- _What you will do_
Copy out the entire listing below exactly, but without its pictures.

- _Records shown_
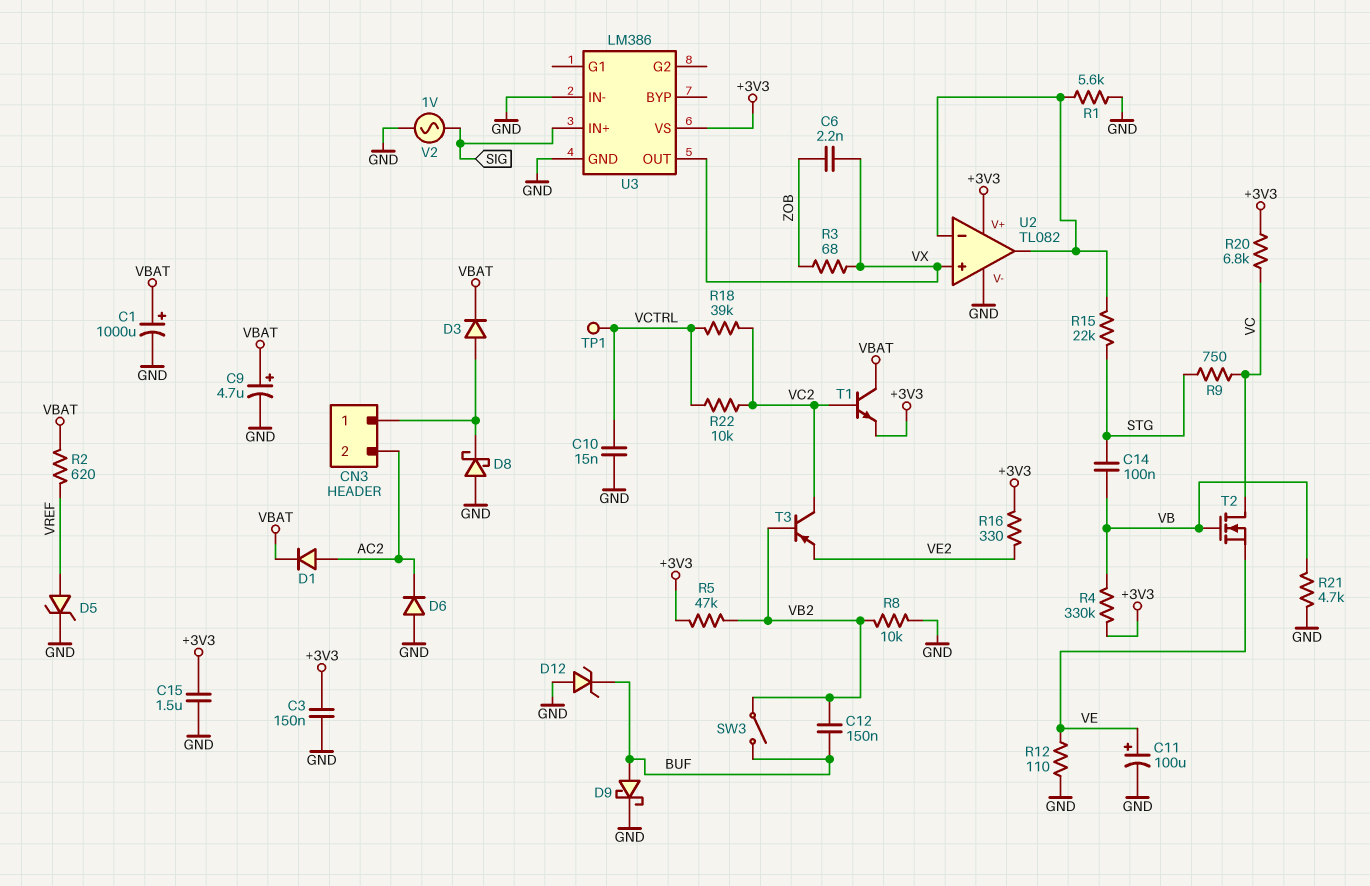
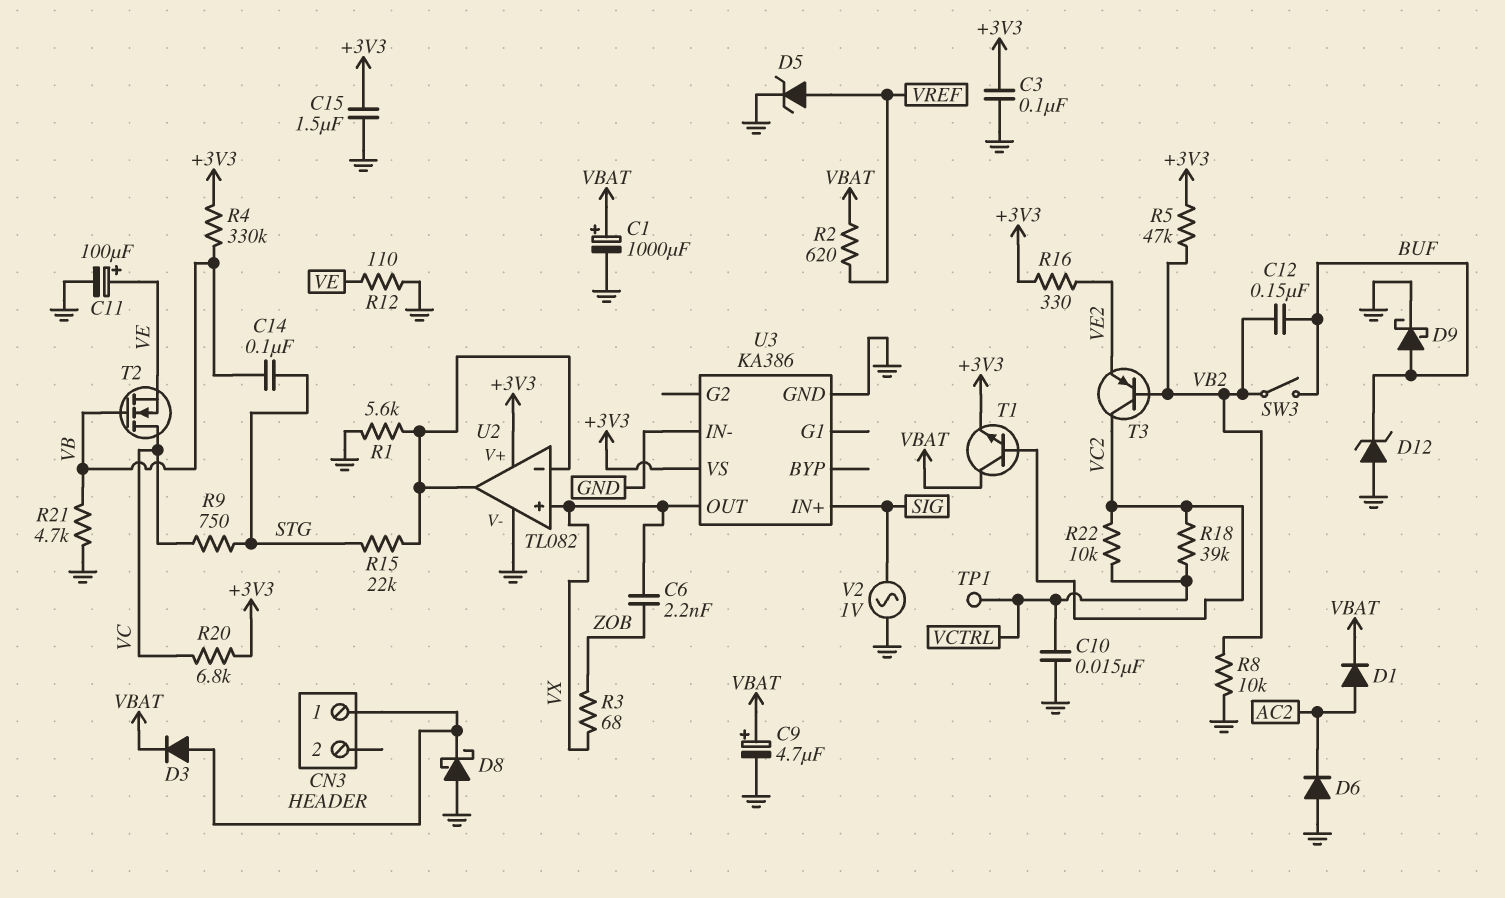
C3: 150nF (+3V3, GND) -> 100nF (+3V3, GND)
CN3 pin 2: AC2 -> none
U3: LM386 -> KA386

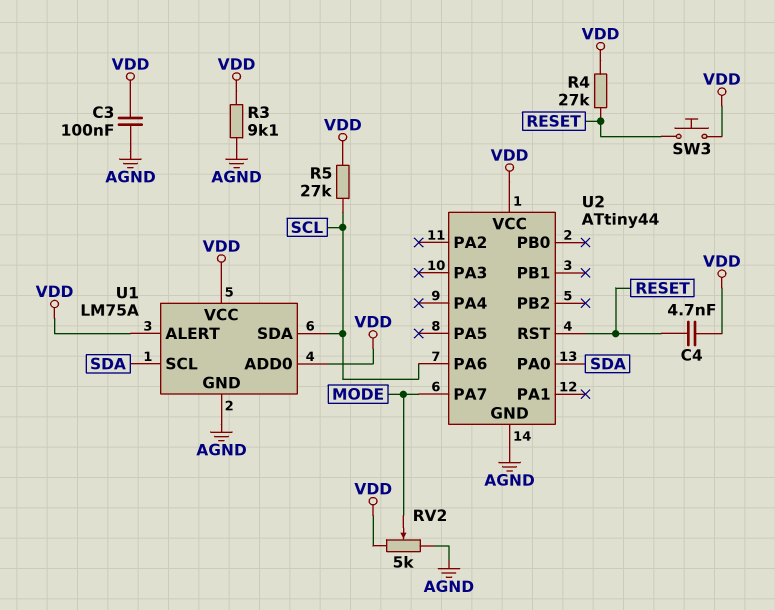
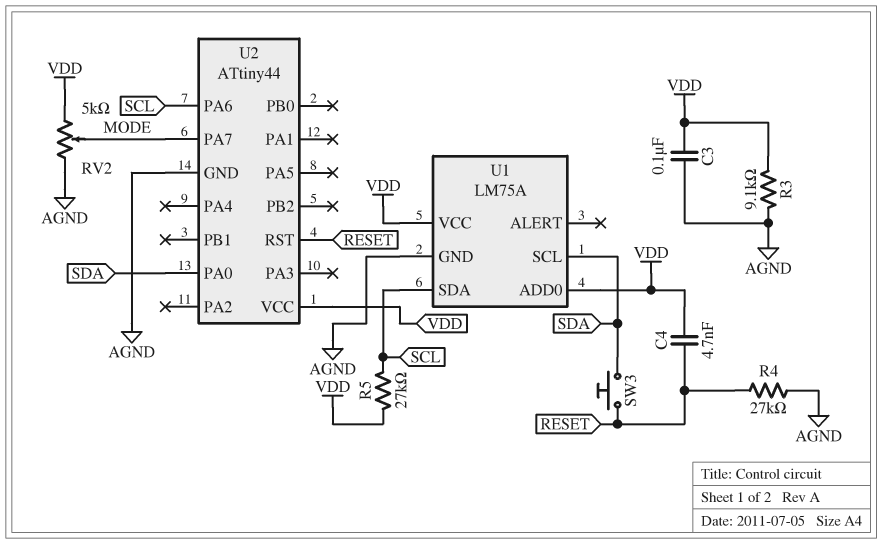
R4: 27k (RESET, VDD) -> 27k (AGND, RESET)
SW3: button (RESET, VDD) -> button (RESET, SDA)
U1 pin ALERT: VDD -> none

- _Result of the exercise_
C3: 150nF (+3V3, GND) -> 100nF (+3V3, GND)
CN3 pin 2: AC2 -> none
U3: LM386 -> KA386

R4: 27k (RESET, VDD) -> 27k (AGND, RESET)
SW3: button (RESET, VDD) -> button (RESET, SDA)
U1 pin ALERT: VDD -> none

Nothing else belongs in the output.